● **Available data**:
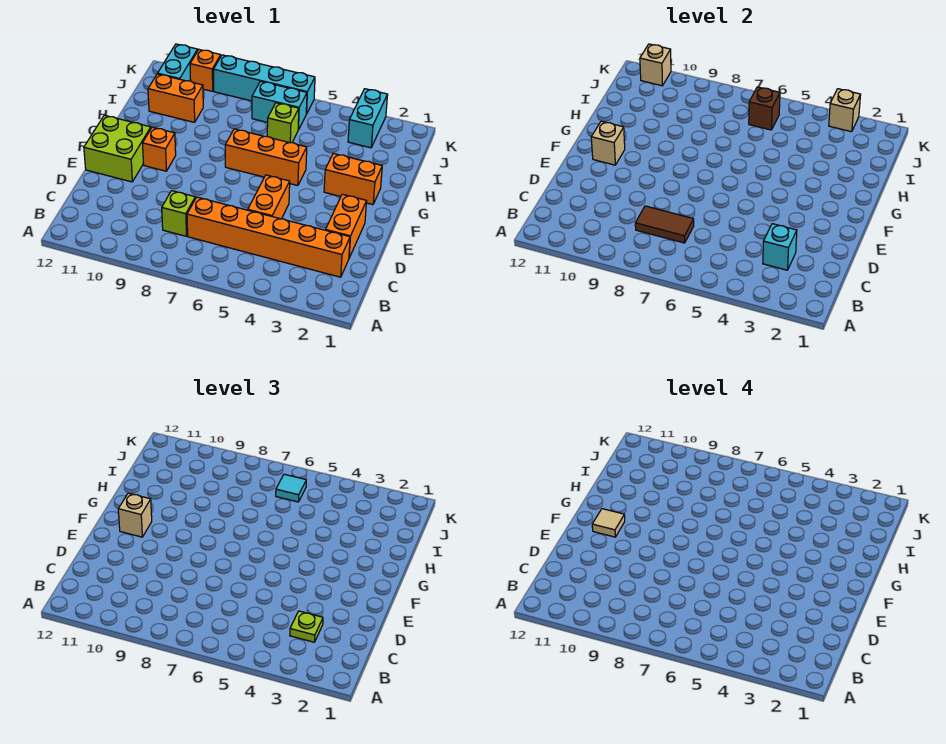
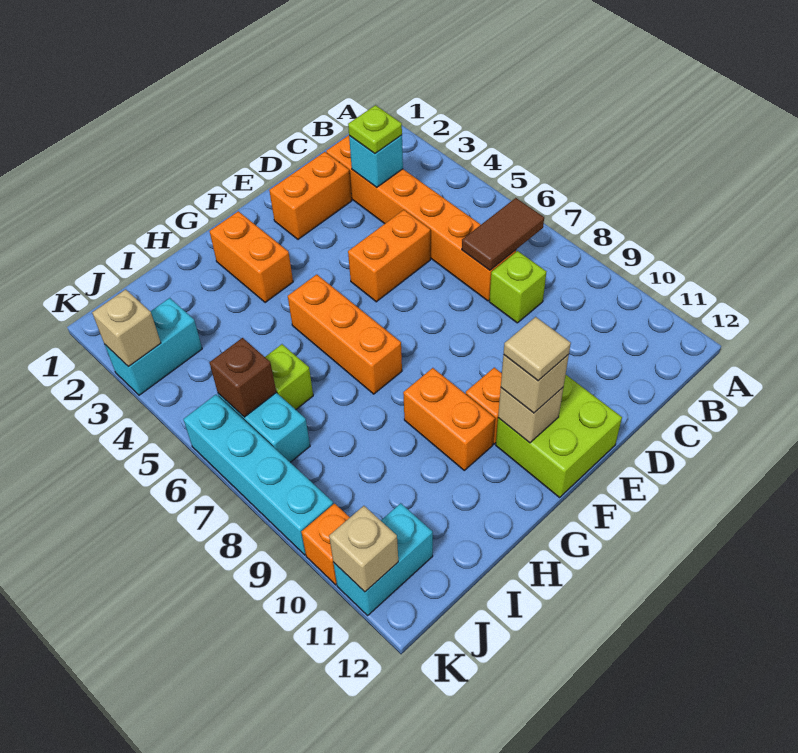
brown tile C7:C8 level 2 -> brown tile B7:C7 level 2
orange brick I10:I11 level 1 -> orange brick G9:G10 level 1
cyan tile J6 level 3 -> none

● **Exercise instructions**: Exact copies are needed of the line with "orange brick I10:I11" and each line after it through the end of the material above.

● **Your solution**:
orange brick I10:I11 level 1 -> orange brick G9:G10 level 1
cyan tile J6 level 3 -> none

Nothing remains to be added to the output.